:: ENTRIES PROVIDED ::

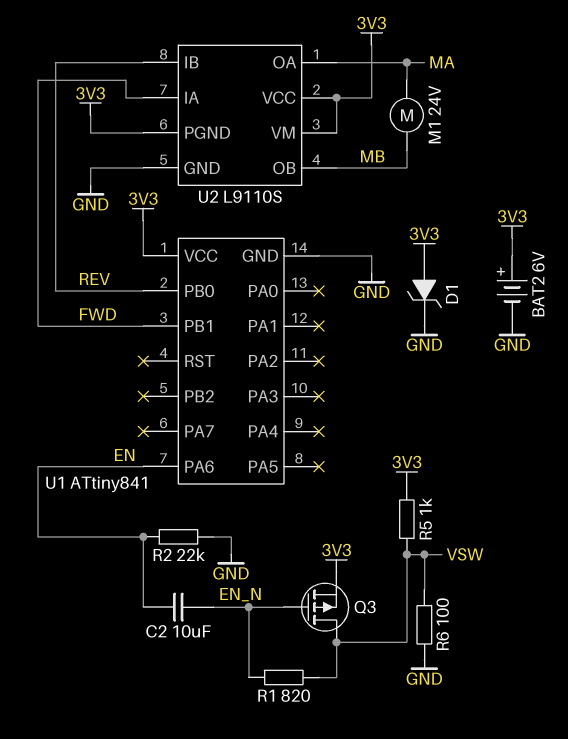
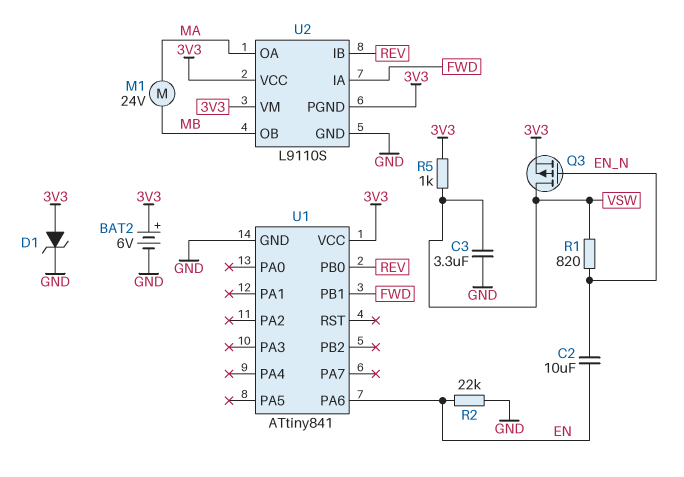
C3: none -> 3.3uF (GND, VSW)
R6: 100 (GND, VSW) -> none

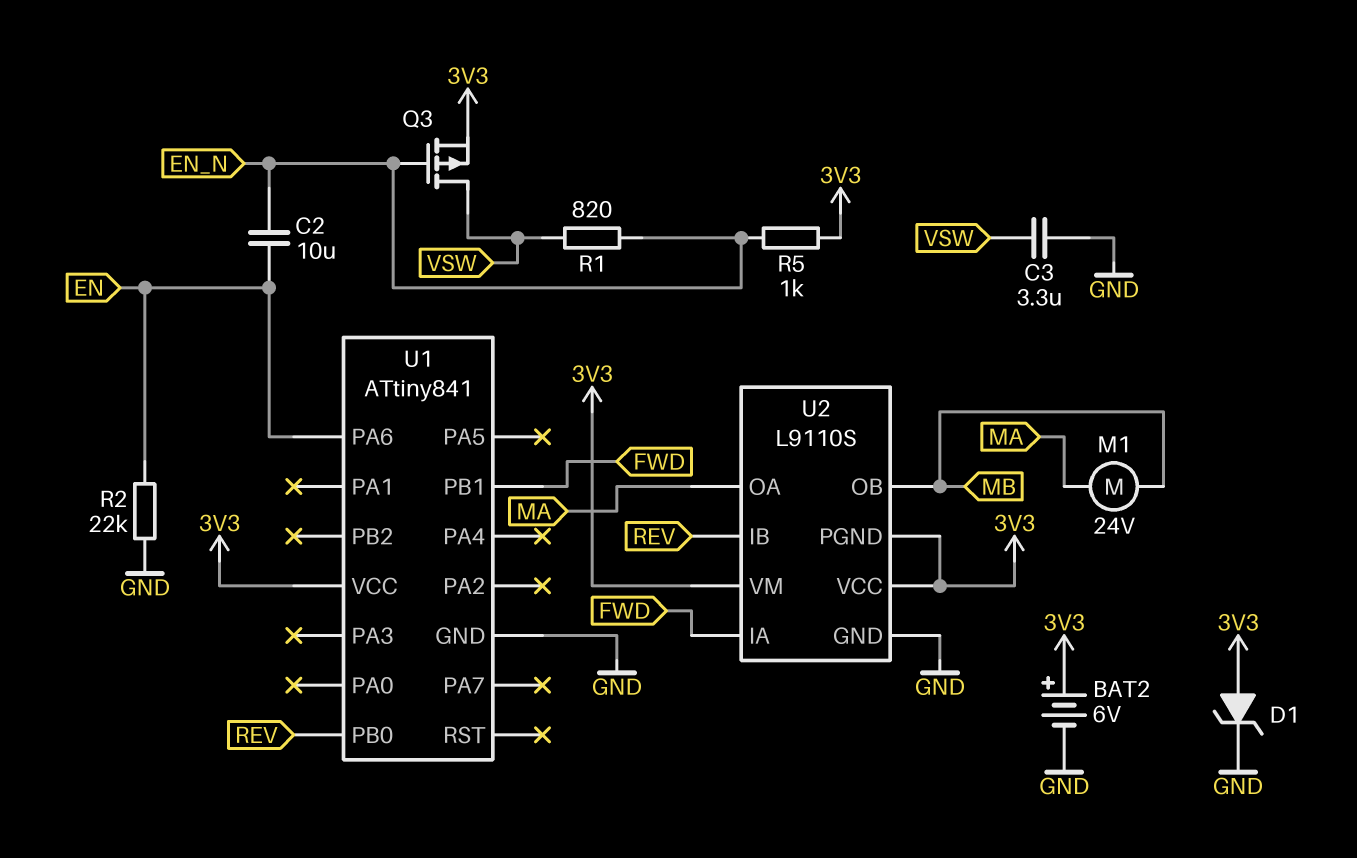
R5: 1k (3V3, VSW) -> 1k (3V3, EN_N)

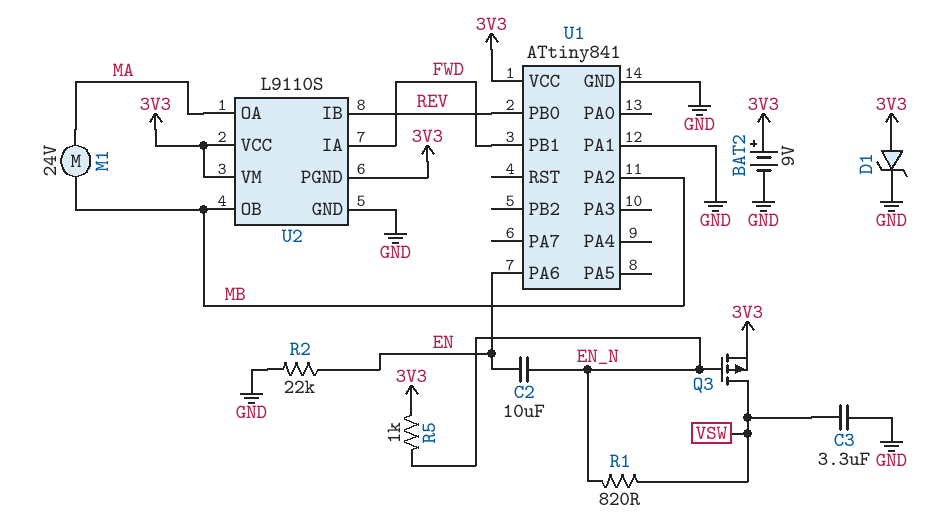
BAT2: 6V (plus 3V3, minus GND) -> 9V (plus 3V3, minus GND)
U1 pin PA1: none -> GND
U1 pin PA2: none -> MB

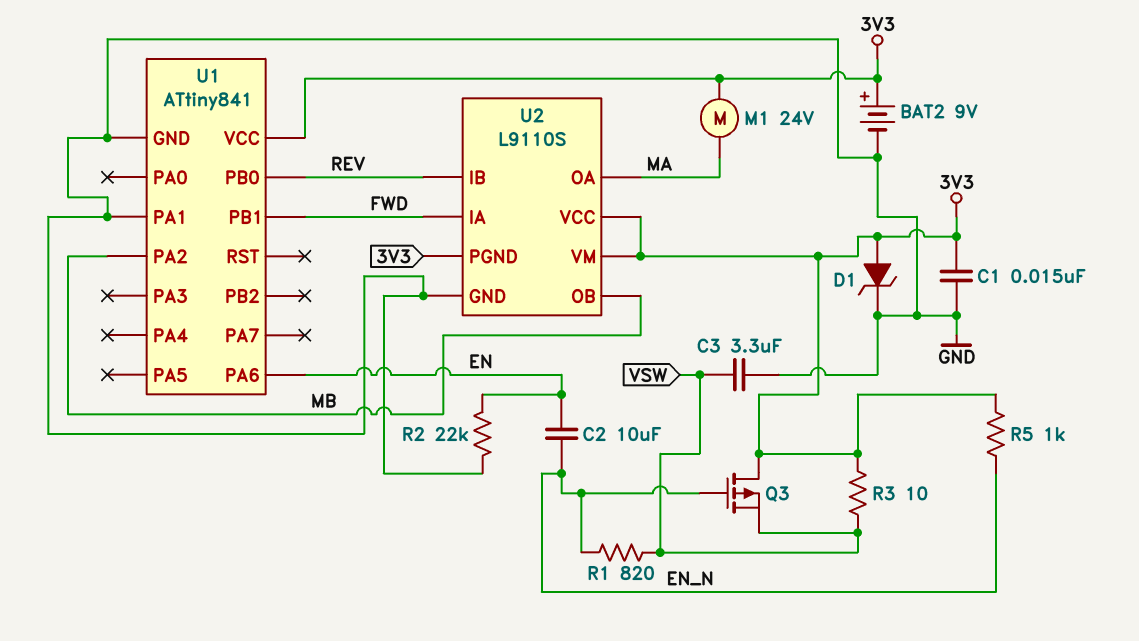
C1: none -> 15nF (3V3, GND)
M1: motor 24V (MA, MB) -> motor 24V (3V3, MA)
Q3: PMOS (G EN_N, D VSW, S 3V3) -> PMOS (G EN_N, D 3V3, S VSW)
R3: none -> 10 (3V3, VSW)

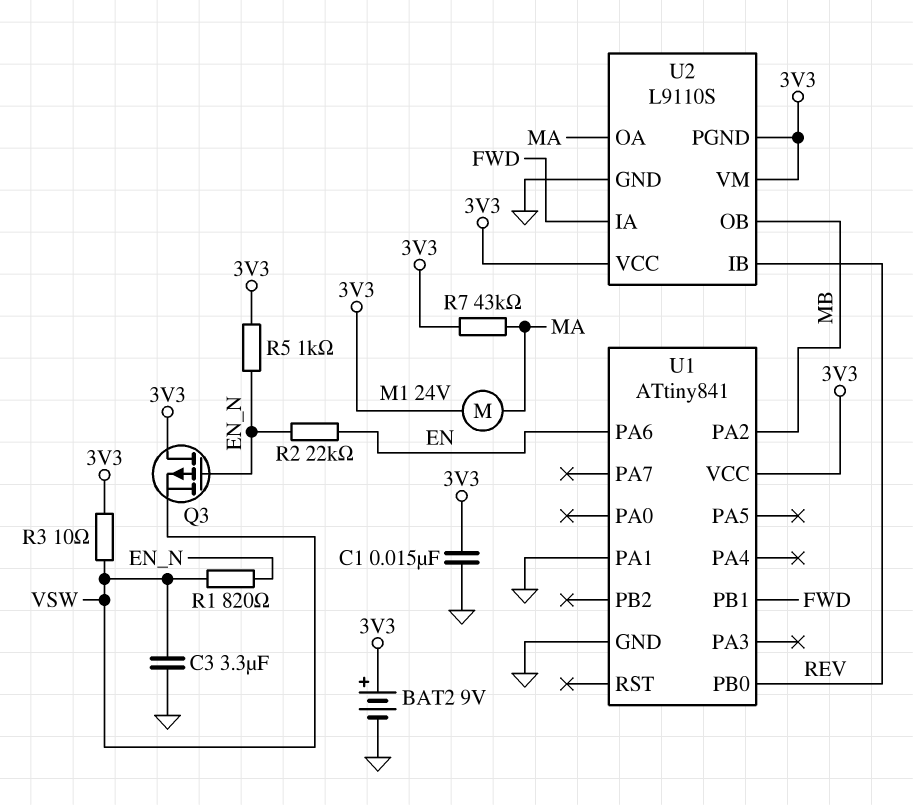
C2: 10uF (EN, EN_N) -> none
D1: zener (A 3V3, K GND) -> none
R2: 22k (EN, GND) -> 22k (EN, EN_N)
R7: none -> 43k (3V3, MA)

:::
:: ENTRIES PROVIDED ::

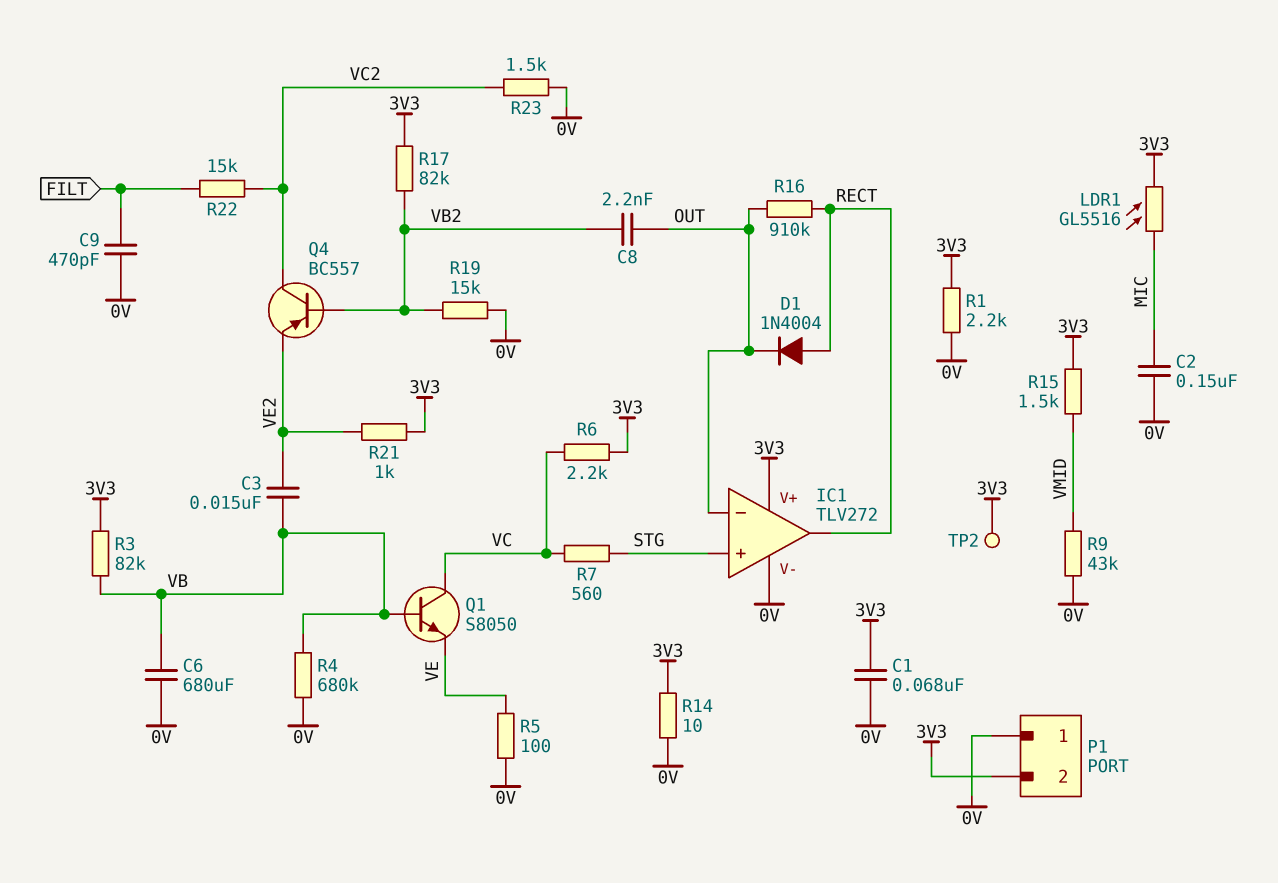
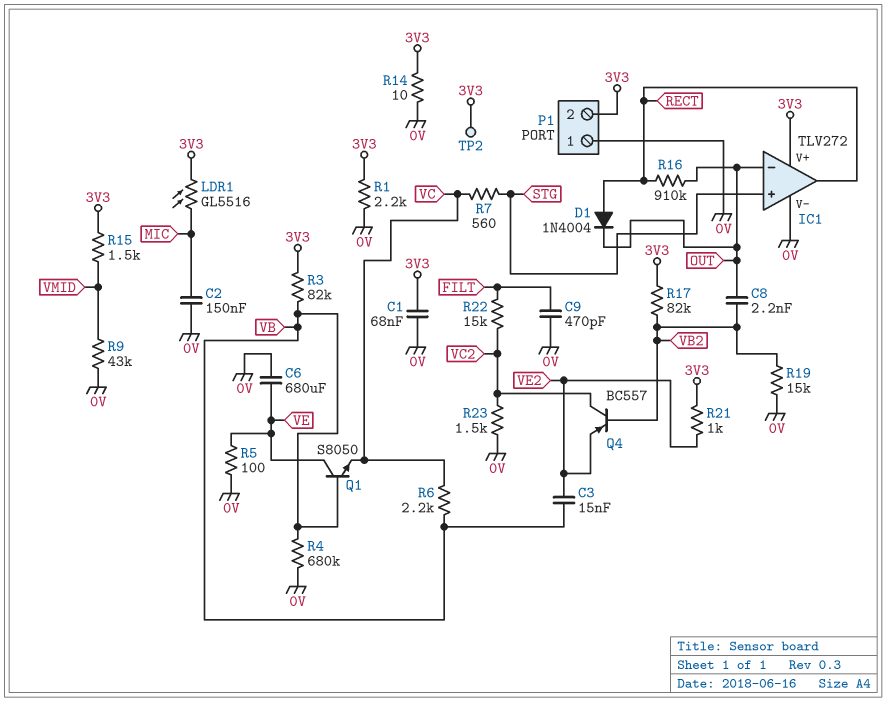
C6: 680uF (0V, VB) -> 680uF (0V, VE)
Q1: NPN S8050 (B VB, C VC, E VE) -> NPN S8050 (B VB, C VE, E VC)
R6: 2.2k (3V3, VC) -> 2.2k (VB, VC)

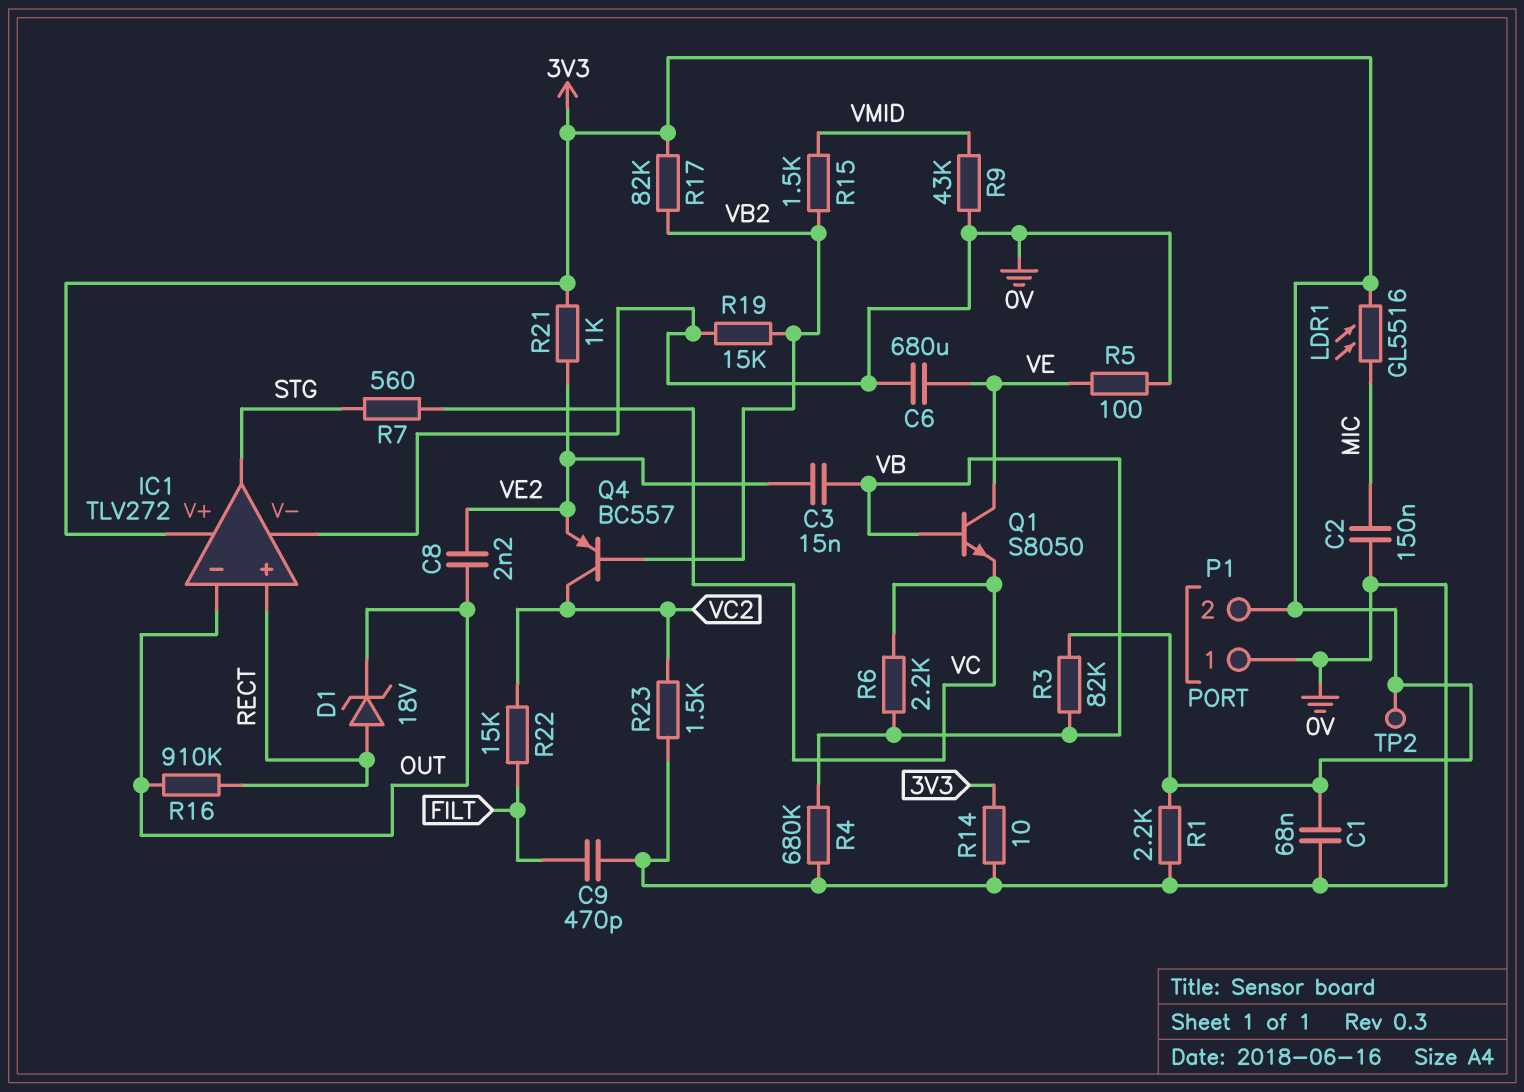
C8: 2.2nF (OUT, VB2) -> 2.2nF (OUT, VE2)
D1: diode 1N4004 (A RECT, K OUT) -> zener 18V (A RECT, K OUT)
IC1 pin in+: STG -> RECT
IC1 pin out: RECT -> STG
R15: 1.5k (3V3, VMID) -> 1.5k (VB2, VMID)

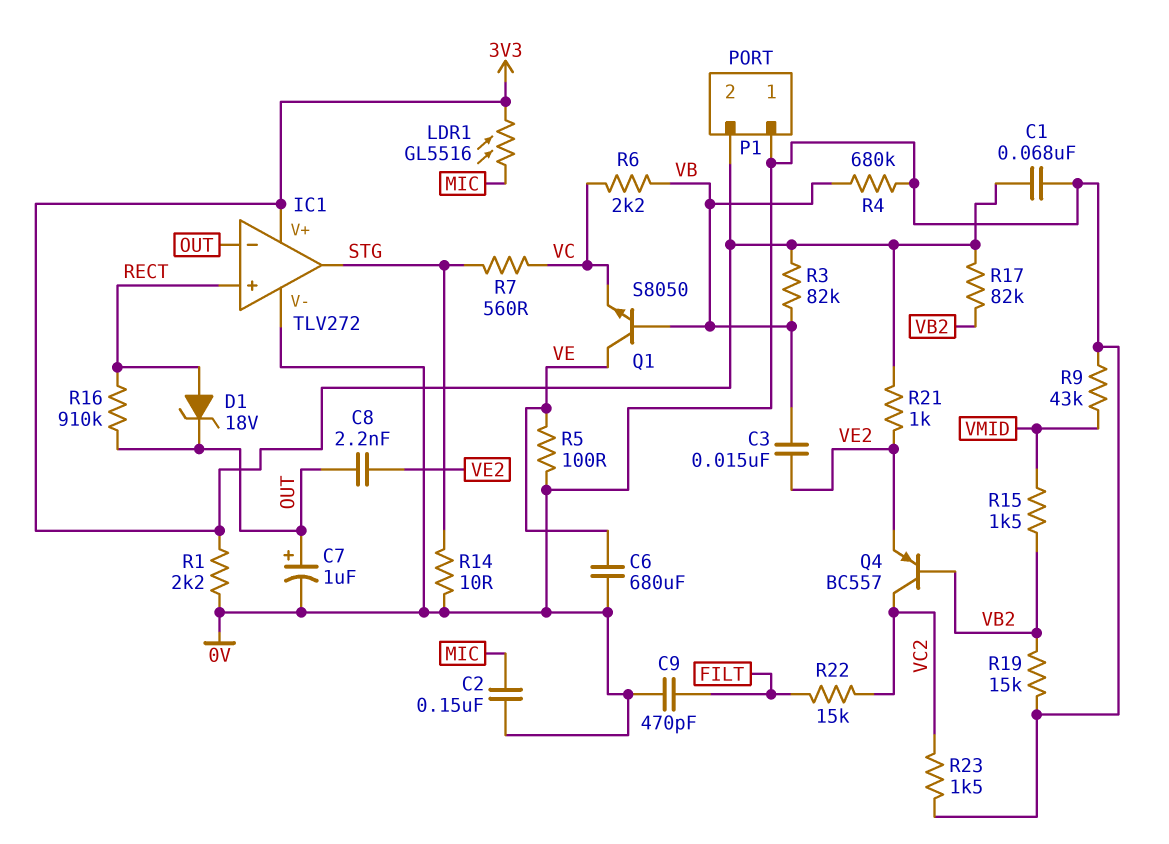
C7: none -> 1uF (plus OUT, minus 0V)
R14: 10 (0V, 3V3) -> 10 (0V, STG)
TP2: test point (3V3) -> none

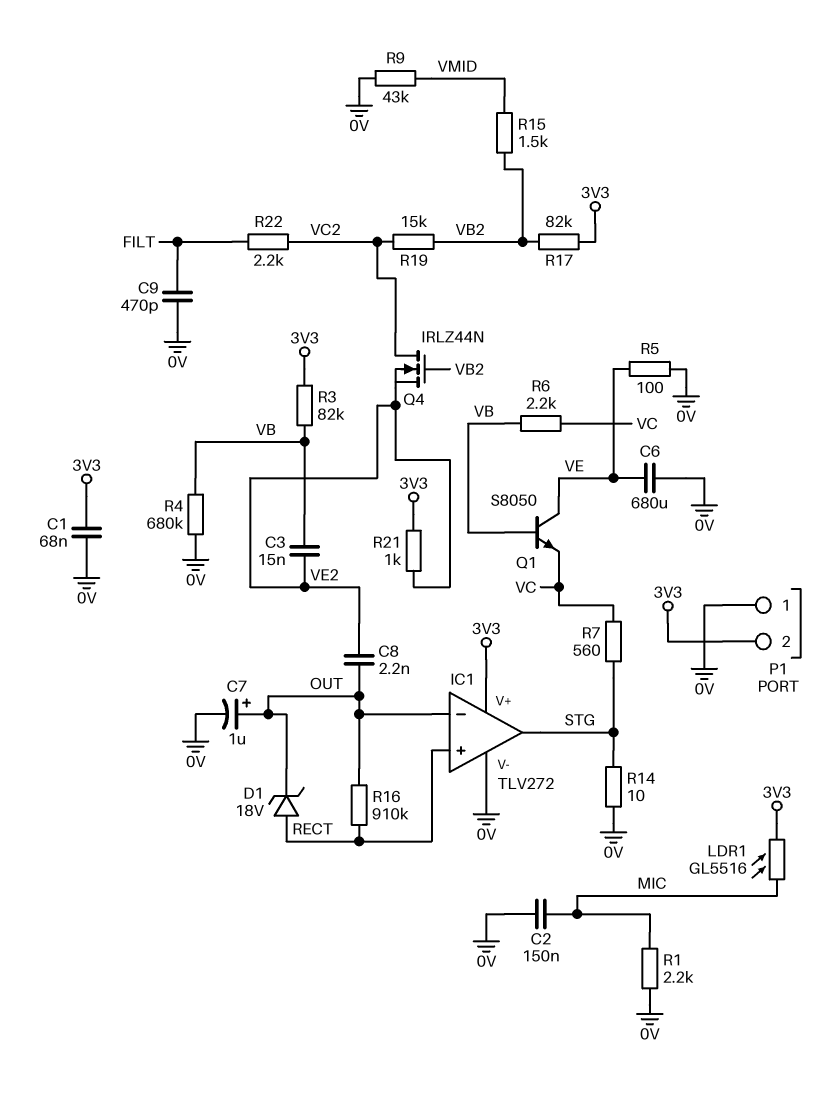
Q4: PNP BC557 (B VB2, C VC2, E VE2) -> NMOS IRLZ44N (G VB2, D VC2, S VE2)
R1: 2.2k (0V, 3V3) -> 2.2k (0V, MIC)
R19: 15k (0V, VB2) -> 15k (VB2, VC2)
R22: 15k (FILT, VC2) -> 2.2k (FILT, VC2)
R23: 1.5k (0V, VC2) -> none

:::

Everything between and including the line above containing "TP2: test point (3V3) -> none" and the line containing "R23: 1.5k (0V, VC2) -> none" should be reproduced exactly, with pictures excluded.

* REPLY
TP2: test point (3V3) -> none

Q4: PNP BC557 (B VB2, C VC2, E VE2) -> NMOS IRLZ44N (G VB2, D VC2, S VE2)
R1: 2.2k (0V, 3V3) -> 2.2k (0V, MIC)
R19: 15k (0V, VB2) -> 15k (VB2, VC2)
R22: 15k (FILT, VC2) -> 2.2k (FILT, VC2)
R23: 1.5k (0V, VC2) -> none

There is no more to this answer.